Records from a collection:
--*--
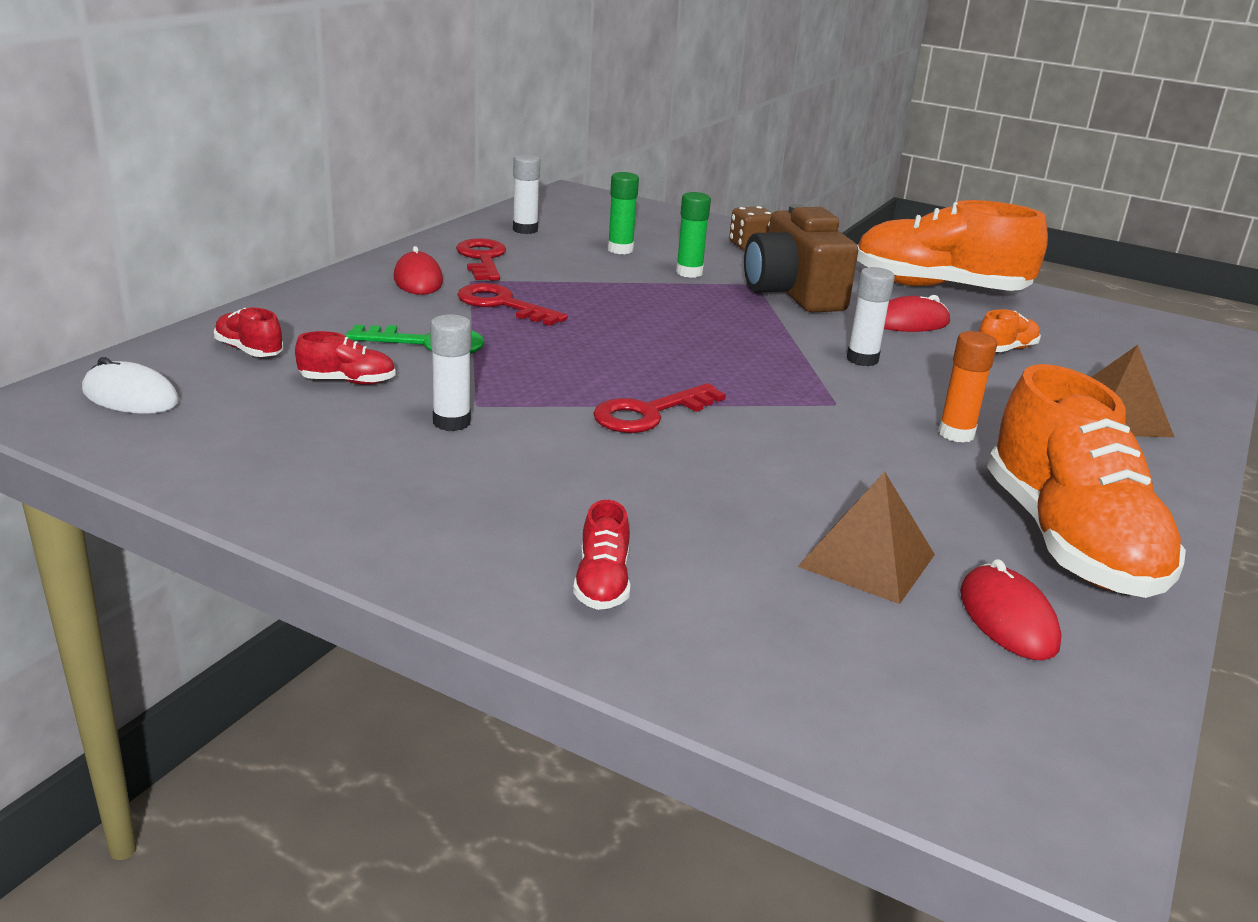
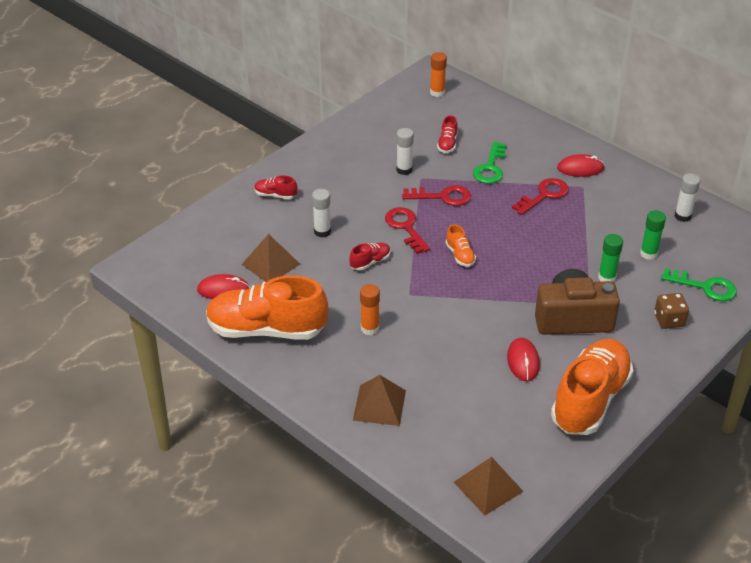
camera: 105 degrees right, 15 degrees up
(130, 396) = (437, 92): white mouse -> orange glue stick
(249, 350) = (482, 118): red shoe -> red shoe (370, 262)
(482, 259) = (620, 194): red key -> red key (442, 196)
(671, 228) = (705, 287): none -> green key
(862, 359) = (464, 320): white glue stick -> white glue stick (322, 232)
(1006, 349) = (478, 394): orange shoe -> orange shoe (460, 255)
(1157, 342) = (488, 486): none -> brown pyramid

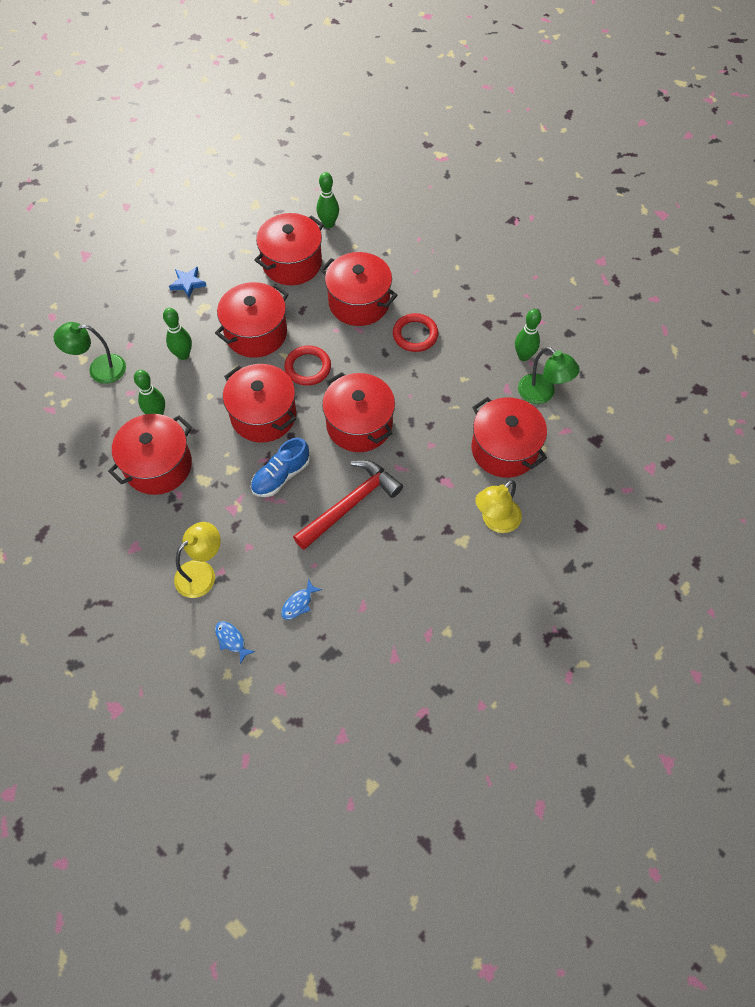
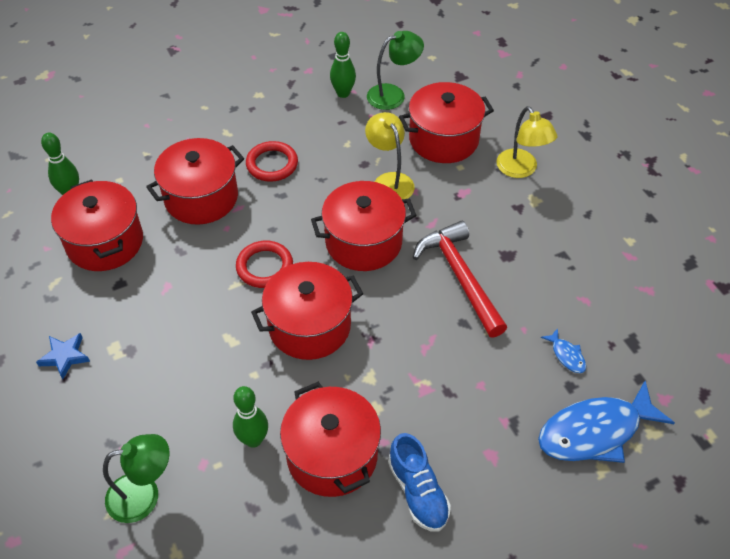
camera: 70 degrees left, 10 degrees down
(99, 369) = (144, 495): green lamp -> green lamp turned 120 degrees counterclockwise
(183, 355) = (176, 388): green bowling pin -> none
(202, 573) = (500, 441): yellow lamp -> yellow lamp (389, 181)
(231, 640) = (595, 431): blue fish -> blue fish, size x2.37
(256, 333) = (187, 303): red pot -> none
(281, 476) = (399, 330): blue shoe -> blue shoe (418, 491)

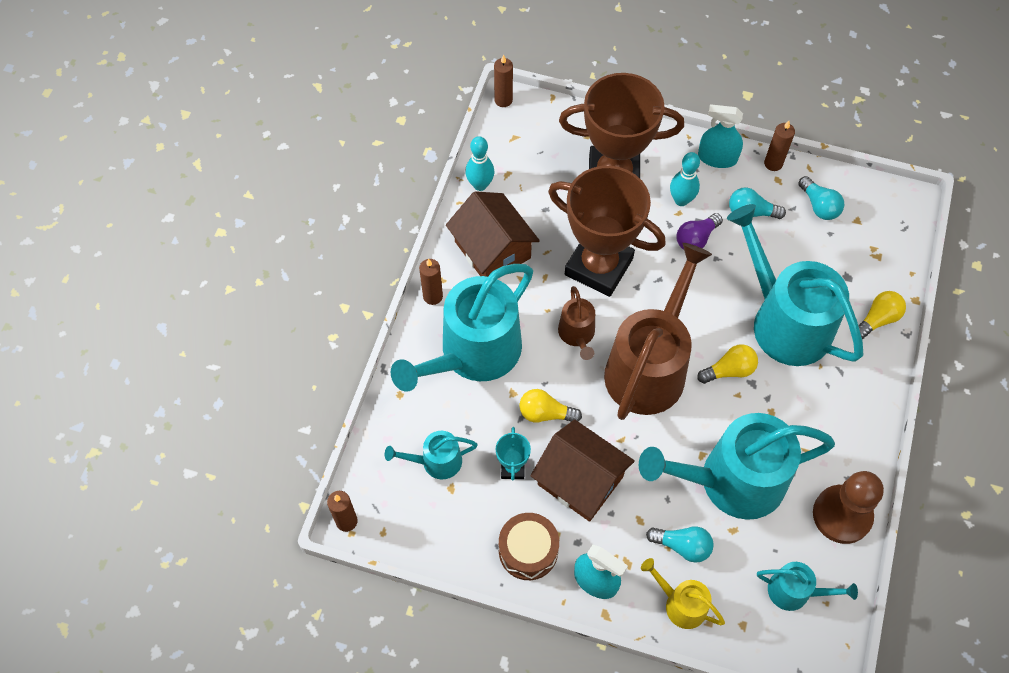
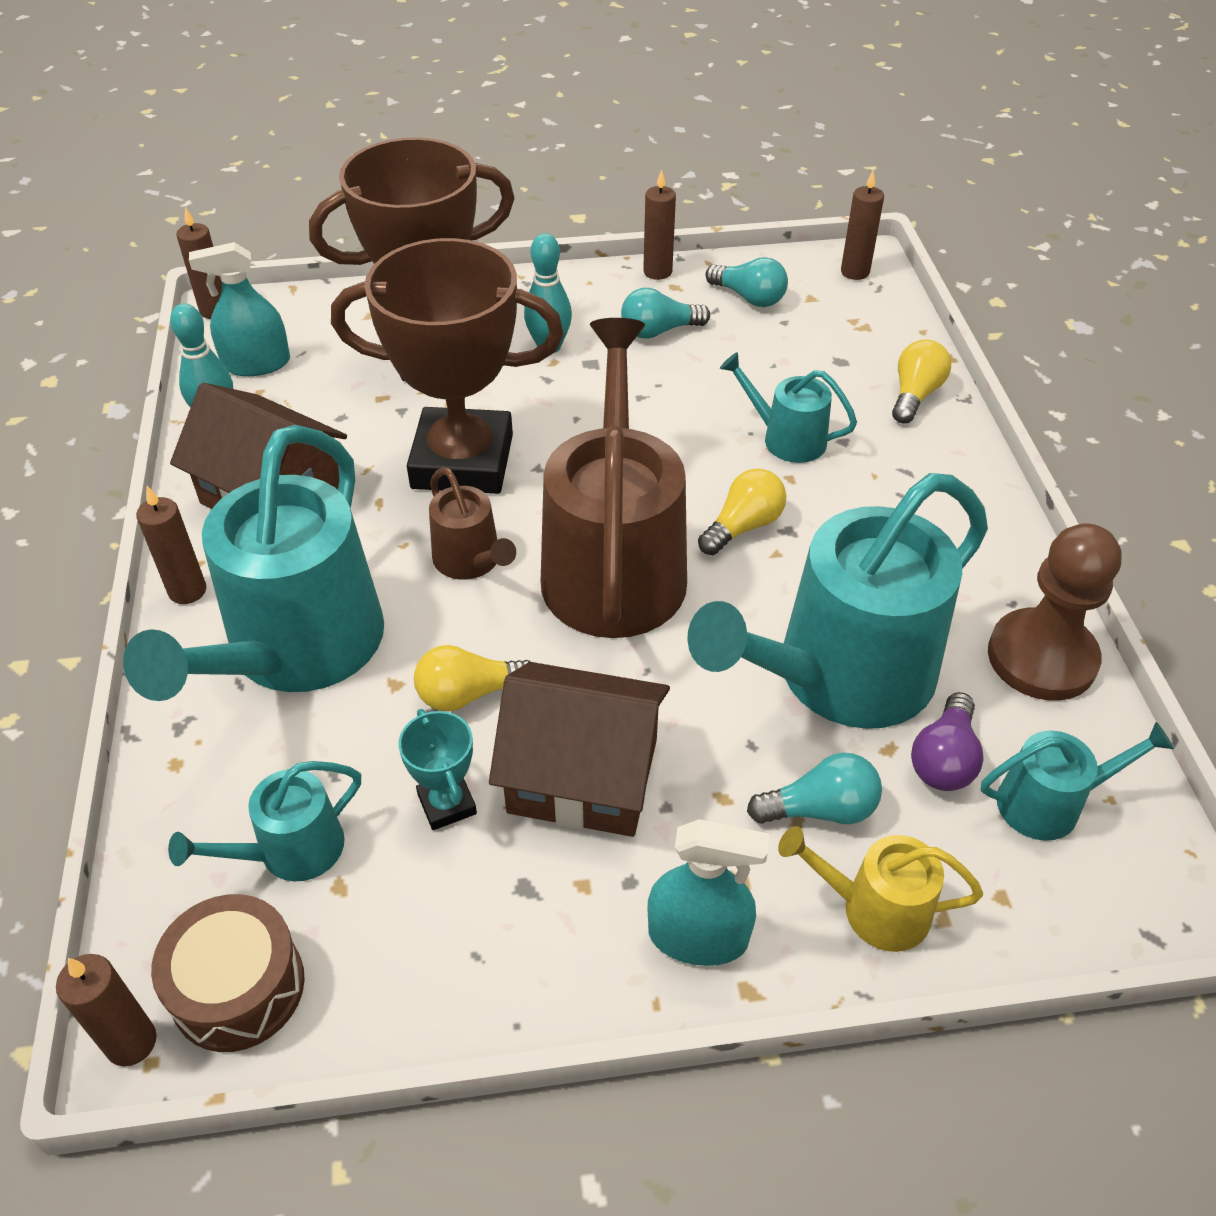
camera: 25 degrees left, 15 degrees down
(528, 551) = (542, 937): brown drum -> brown drum (238, 987)
(696, 239) = (597, 383): purple light bulb -> purple light bulb (944, 759)
(717, 158) = (575, 287): turquoise spray bottle -> turquoise spray bottle (256, 364)
(784, 321) = (786, 439): turquoise watering can -> turquoise watering can, size x0.47
(897, 209) = (855, 272): none -> brown candle

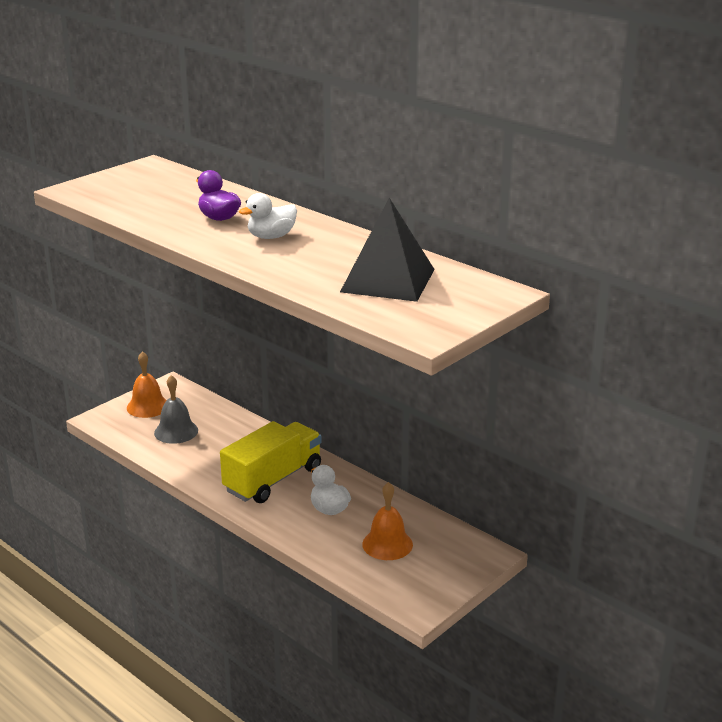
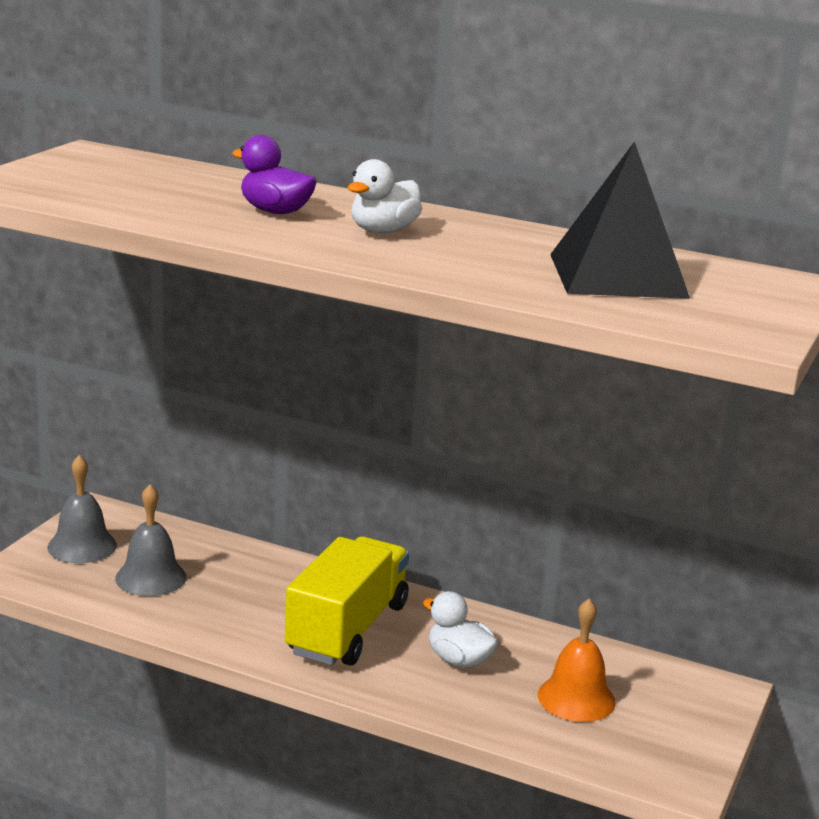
camera: 20 degrees left, 5 degrees down
(147, 406) = (82, 546): orange bell -> grey bell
--*--
What is required: Could you repeat exactly the lines above from the line with "(671, 228) = (705, 287): none -> green key" up to and including the line with "(1157, 342) = (488, 486): none", and only those?

The completed task:
(671, 228) = (705, 287): none -> green key
(862, 359) = (464, 320): white glue stick -> white glue stick (322, 232)
(1006, 349) = (478, 394): orange shoe -> orange shoe (460, 255)
(1157, 342) = (488, 486): none -> brown pyramid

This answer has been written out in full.